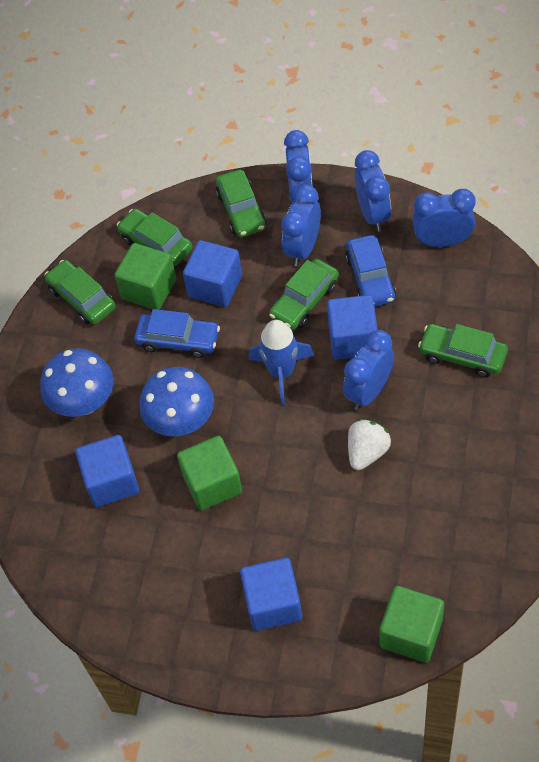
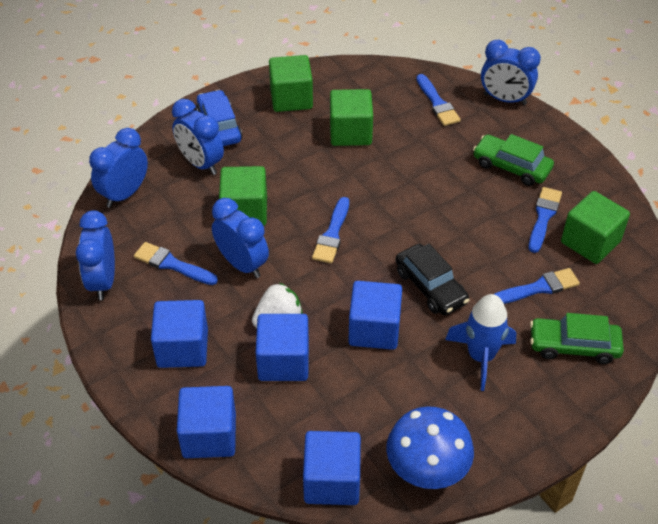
black car: 0 -> 1
blue brush: 0 -> 5
blue car: 2 -> 1
blue cube: 4 -> 5
blue mushroom: 2 -> 1
green car: 5 -> 2
green cube: 3 -> 4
================
What needs to be done:
Only the lines from the one with "blue brush: 0 -> 5" to the end of the listing are wanted. Print them exactly, keeping both ends.

Reply:
blue brush: 0 -> 5
blue car: 2 -> 1
blue cube: 4 -> 5
blue mushroom: 2 -> 1
green car: 5 -> 2
green cube: 3 -> 4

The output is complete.